═══ Dataset ═══
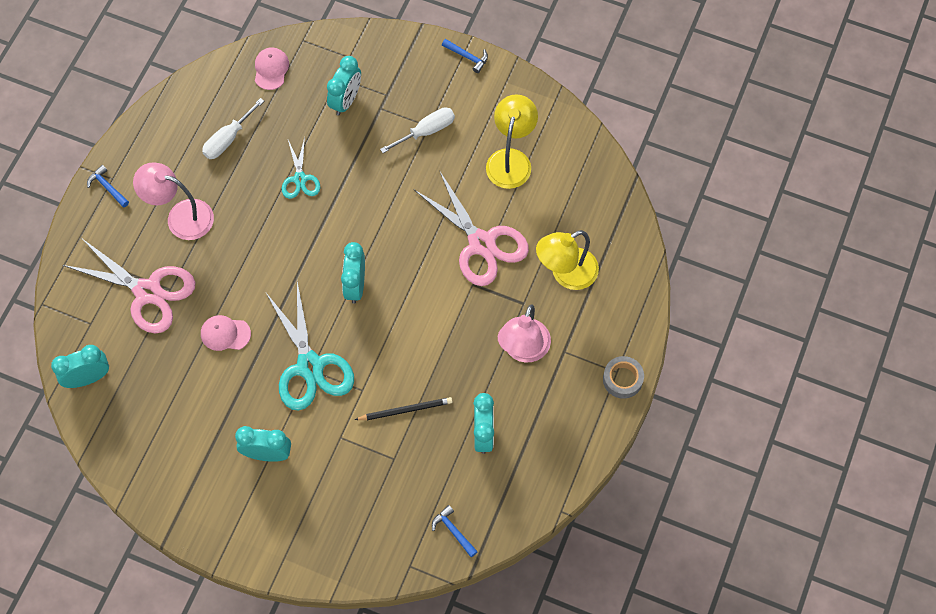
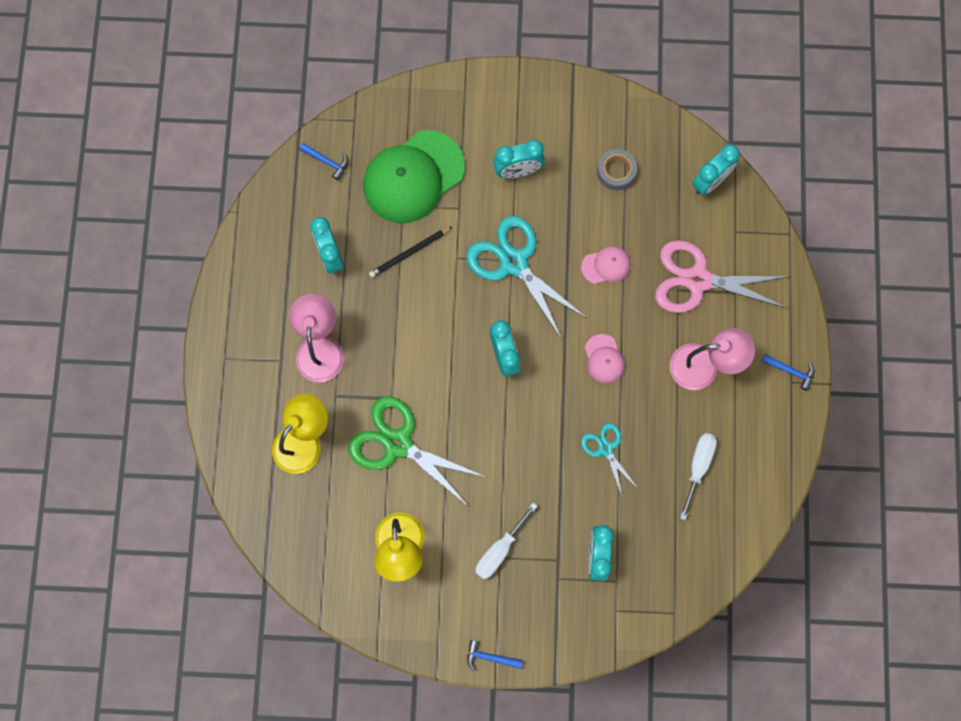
camera: 160 degrees right, 10 degrees up
(271, 69) = (691, 564): pink cap -> pink cap (604, 359)
(373, 484) = (413, 177): none -> green cap
(481, 244) = (398, 443): pink scissors -> green scissors
(622, 379) = (217, 352): grey tape -> grey tape (616, 172)

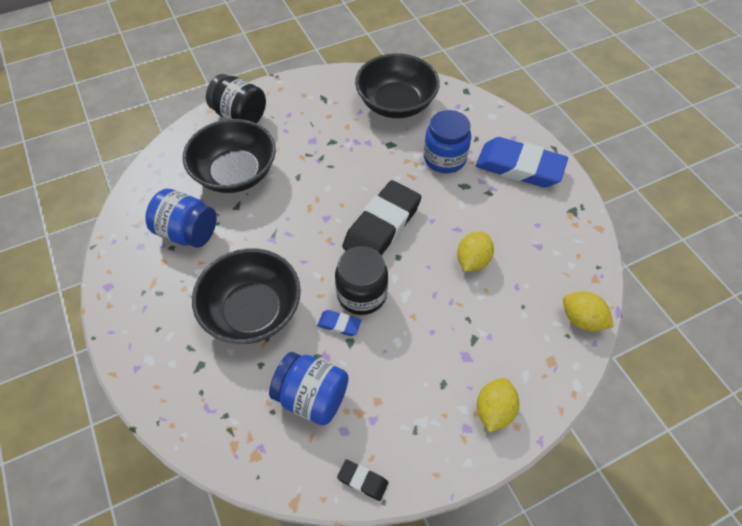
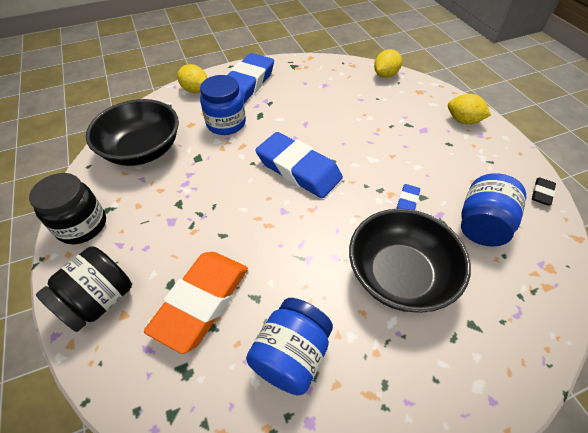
camera: 85 degrees left, 5 degrees down
(235, 173) = (202, 302): black bowl -> orange eraser
(362, 294) = (373, 187): black jar -> black jar (82, 225)
(382, 226) = (298, 169): black eraser -> blue eraser
(472, 260) = (337, 118): yellow lemon -> yellow lemon (195, 90)

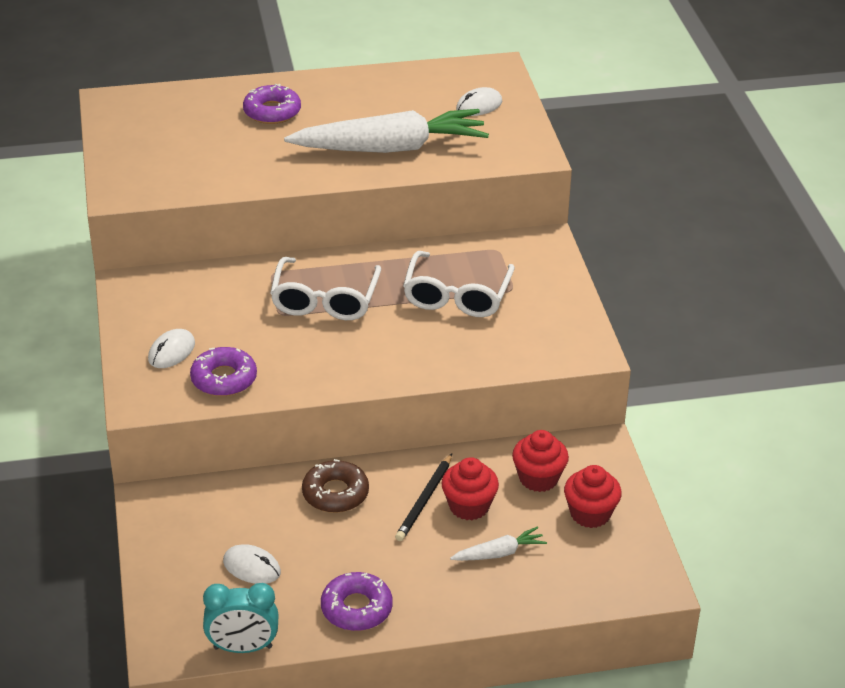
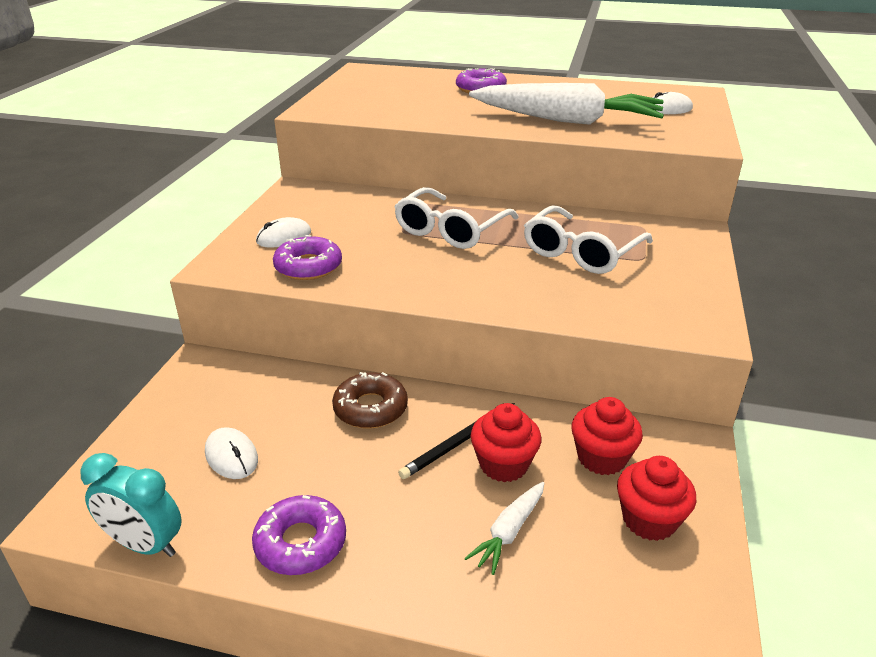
camera: 25 degrees right, 5 degrees down
(499, 553) = (509, 532): white carrot -> white carrot turned 120 degrees clockwise

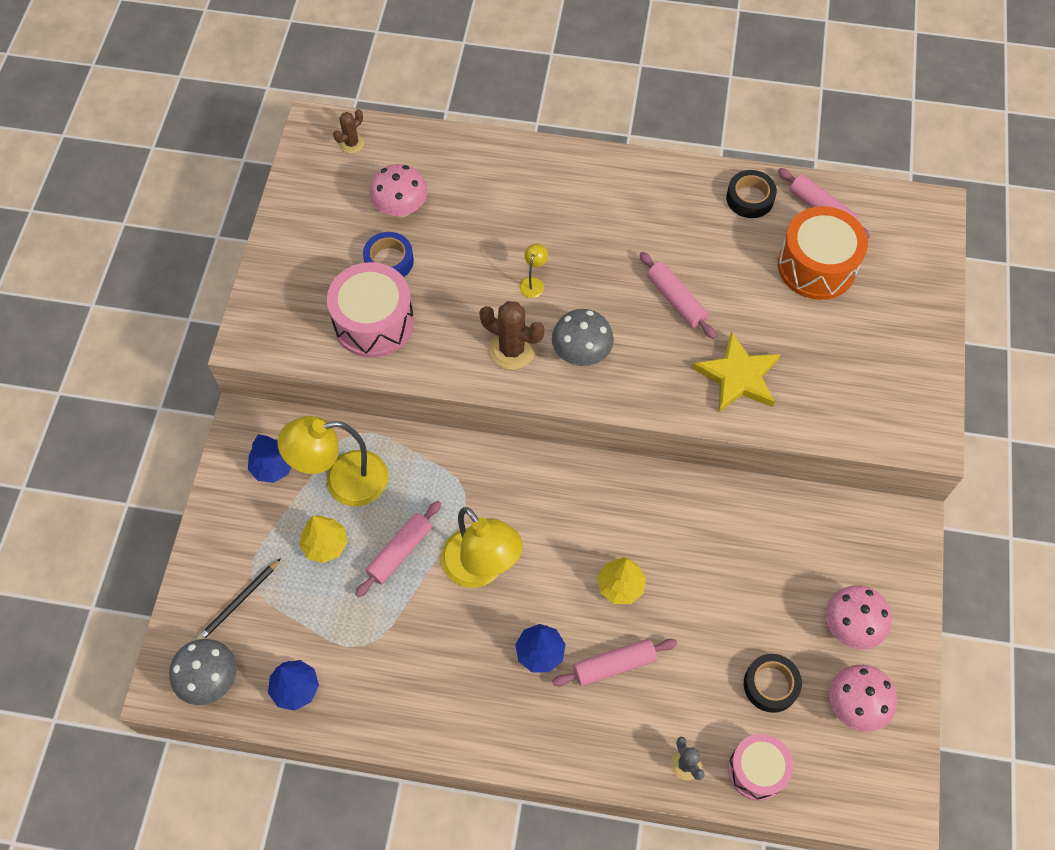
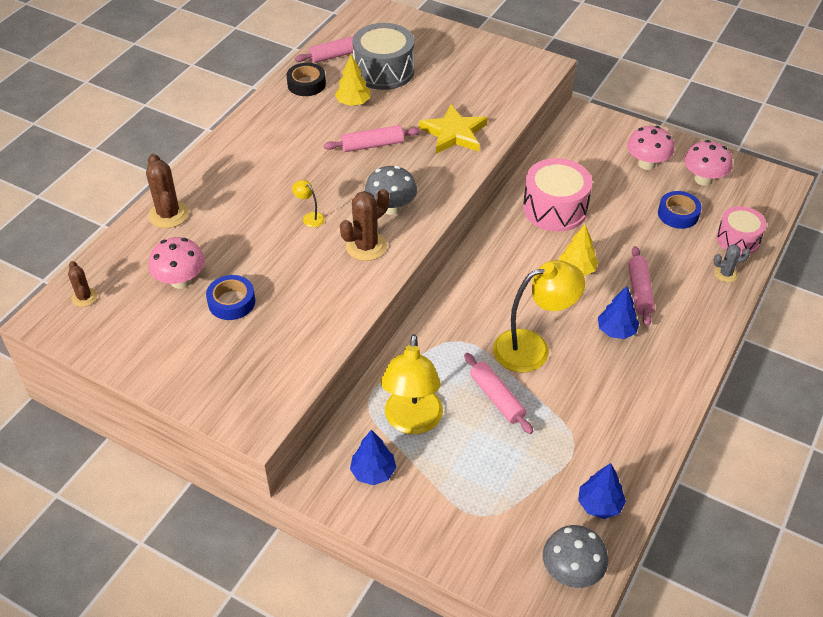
camera: 70 degrees left, 15 degrees down
(239, 601) = (501, 531): black pencil -> none
(325, 544) = (469, 450): yellow tree -> yellow tree (353, 103)
(374, 322) = (290, 328): pink drum -> pink drum (555, 208)
(485, 160) = (168, 214): none -> brown cactus
(770, 685) = (678, 214): black tape -> blue tape
(816, 266) = (384, 71): orange drum -> grey drum

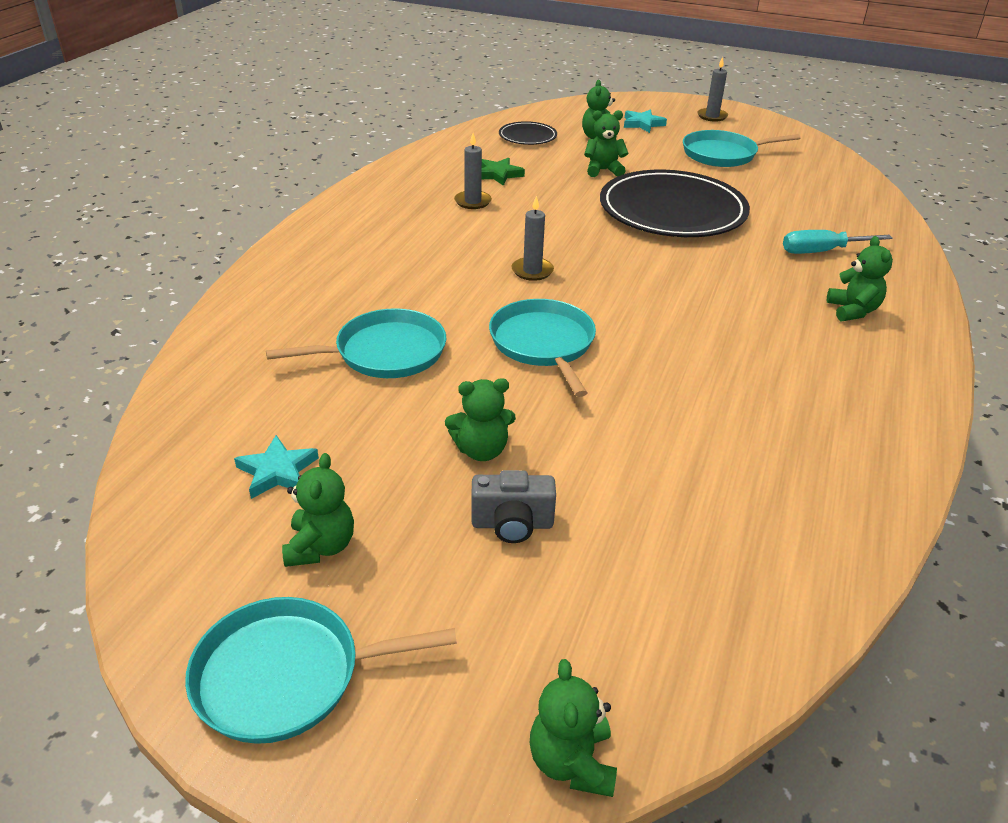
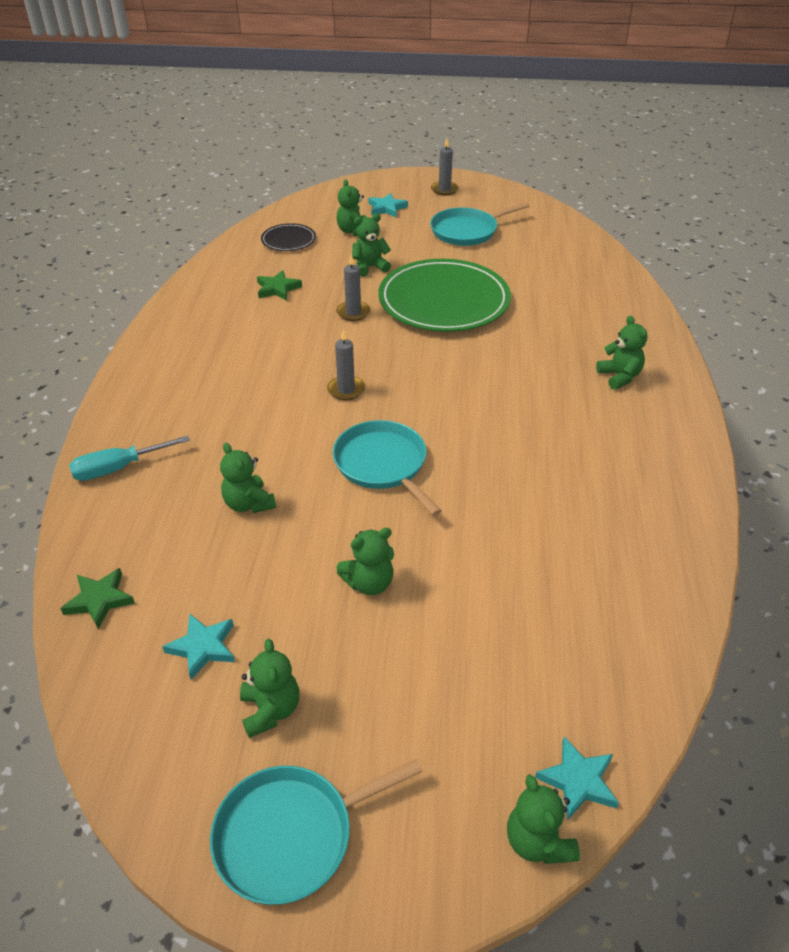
camera: 15 degrees left, 5 degrees up
(195, 406) = (99, 600): none -> green star
(385, 352) = (249, 504): turquoise pan -> green teddy bear
(472, 202) = (265, 324): grey candle -> grey candle (353, 313)
(512, 524) = (420, 647): grey camera -> none
(648, 709) = (578, 781): none -> turquoise star
(672, 210) = (444, 300): black plate -> green plate
(821, 251) = (578, 321): turquoise screwdriver -> turquoise screwdriver (118, 468)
═══
_What to produce_
Your answer must be a verbatim copy of the entries above, with no images included.

_Result of the exercise_
camera: 160 degrees right, 10 degrees up
(271, 69) = (691, 564): pink cap -> pink cap (604, 359)
(373, 484) = (413, 177): none -> green cap
(481, 244) = (398, 443): pink scissors -> green scissors
(622, 379) = (217, 352): grey tape -> grey tape (616, 172)

camera: 85 degrees left, 5 degrees down
(235, 173) = (202, 302): black bowl -> orange eraser
(362, 294) = (373, 187): black jar -> black jar (82, 225)
(382, 226) = (298, 169): black eraser -> blue eraser
(472, 260) = (337, 118): yellow lemon -> yellow lemon (195, 90)

camera: 25 degrees right, 5 degrees down
(499, 553) = (509, 532): white carrot -> white carrot turned 120 degrees clockwise

camera: 70 degrees left, 15 degrees down
(239, 601) = (501, 531): black pencil -> none
(325, 544) = (469, 450): yellow tree -> yellow tree (353, 103)
(374, 322) = (290, 328): pink drum -> pink drum (555, 208)
(485, 160) = (168, 214): none -> brown cactus
(770, 685) = (678, 214): black tape -> blue tape
(816, 266) = (384, 71): orange drum -> grey drum

camera: 15 degrees left, 5 degrees up
(195, 406) = (99, 600): none -> green star
(385, 352) = (249, 504): turquoise pan -> green teddy bear
(472, 202) = (265, 324): grey candle -> grey candle (353, 313)
(512, 524) = (420, 647): grey camera -> none
(648, 709) = (578, 781): none -> turquoise star
(672, 210) = (444, 300): black plate -> green plate
(821, 251) = (578, 321): turquoise screwdriver -> turquoise screwdriver (118, 468)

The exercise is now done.